What is expected
Output every line of the data exactly as it appears.

====

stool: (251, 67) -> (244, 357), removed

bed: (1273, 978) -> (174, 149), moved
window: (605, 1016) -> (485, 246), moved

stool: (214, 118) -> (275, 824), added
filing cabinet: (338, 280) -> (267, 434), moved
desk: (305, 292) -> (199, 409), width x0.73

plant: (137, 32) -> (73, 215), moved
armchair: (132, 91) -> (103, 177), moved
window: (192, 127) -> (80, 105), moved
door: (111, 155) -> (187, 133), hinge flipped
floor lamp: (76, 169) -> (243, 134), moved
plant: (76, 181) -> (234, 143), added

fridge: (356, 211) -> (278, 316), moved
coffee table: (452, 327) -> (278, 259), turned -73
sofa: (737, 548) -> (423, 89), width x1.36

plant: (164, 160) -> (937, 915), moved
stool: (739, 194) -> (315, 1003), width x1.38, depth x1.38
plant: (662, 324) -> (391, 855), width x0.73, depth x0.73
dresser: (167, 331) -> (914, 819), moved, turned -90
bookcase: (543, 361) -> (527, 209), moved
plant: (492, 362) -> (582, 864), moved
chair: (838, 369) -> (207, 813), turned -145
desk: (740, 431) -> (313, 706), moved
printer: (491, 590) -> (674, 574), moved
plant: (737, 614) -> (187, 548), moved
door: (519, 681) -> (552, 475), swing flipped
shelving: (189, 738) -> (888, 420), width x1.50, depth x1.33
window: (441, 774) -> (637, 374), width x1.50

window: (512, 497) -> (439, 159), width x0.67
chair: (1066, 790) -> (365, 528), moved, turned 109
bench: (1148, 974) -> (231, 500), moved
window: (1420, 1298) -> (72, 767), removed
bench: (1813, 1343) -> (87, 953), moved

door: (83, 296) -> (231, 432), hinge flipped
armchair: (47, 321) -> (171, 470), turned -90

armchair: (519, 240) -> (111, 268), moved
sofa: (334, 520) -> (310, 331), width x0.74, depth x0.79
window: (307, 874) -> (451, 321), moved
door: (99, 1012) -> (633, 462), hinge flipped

====

Task result
stool: (251, 67) -> (244, 357), removed

bed: (1273, 978) -> (174, 149), moved
window: (605, 1016) -> (485, 246), moved

stool: (214, 118) -> (275, 824), added
filing cabinet: (338, 280) -> (267, 434), moved
desk: (305, 292) -> (199, 409), width x0.73

plant: (137, 32) -> (73, 215), moved
armchair: (132, 91) -> (103, 177), moved
window: (192, 127) -> (80, 105), moved
door: (111, 155) -> (187, 133), hinge flipped
floor lamp: (76, 169) -> (243, 134), moved
plant: (76, 181) -> (234, 143), added

fridge: (356, 211) -> (278, 316), moved
coffee table: (452, 327) -> (278, 259), turned -73
sofa: (737, 548) -> (423, 89), width x1.36

plant: (164, 160) -> (937, 915), moved
stool: (739, 194) -> (315, 1003), width x1.38, depth x1.38
plant: (662, 324) -> (391, 855), width x0.73, depth x0.73
dresser: (167, 331) -> (914, 819), moved, turned -90
bookcase: (543, 361) -> (527, 209), moved
plant: (492, 362) -> (582, 864), moved
chair: (838, 369) -> (207, 813), turned -145
desk: (740, 431) -> (313, 706), moved
printer: (491, 590) -> (674, 574), moved
plant: (737, 614) -> (187, 548), moved
door: (519, 681) -> (552, 475), swing flipped
shelving: (189, 738) -> (888, 420), width x1.50, depth x1.33
window: (441, 774) -> (637, 374), width x1.50

window: (512, 497) -> (439, 159), width x0.67
chair: (1066, 790) -> (365, 528), moved, turned 109
bench: (1148, 974) -> (231, 500), moved
window: (1420, 1298) -> (72, 767), removed
bench: (1813, 1343) -> (87, 953), moved

door: (83, 296) -> (231, 432), hinge flipped
armchair: (47, 321) -> (171, 470), turned -90

armchair: (519, 240) -> (111, 268), moved
sofa: (334, 520) -> (310, 331), width x0.74, depth x0.79
window: (307, 874) -> (451, 321), moved
door: (99, 1012) -> (633, 462), hinge flipped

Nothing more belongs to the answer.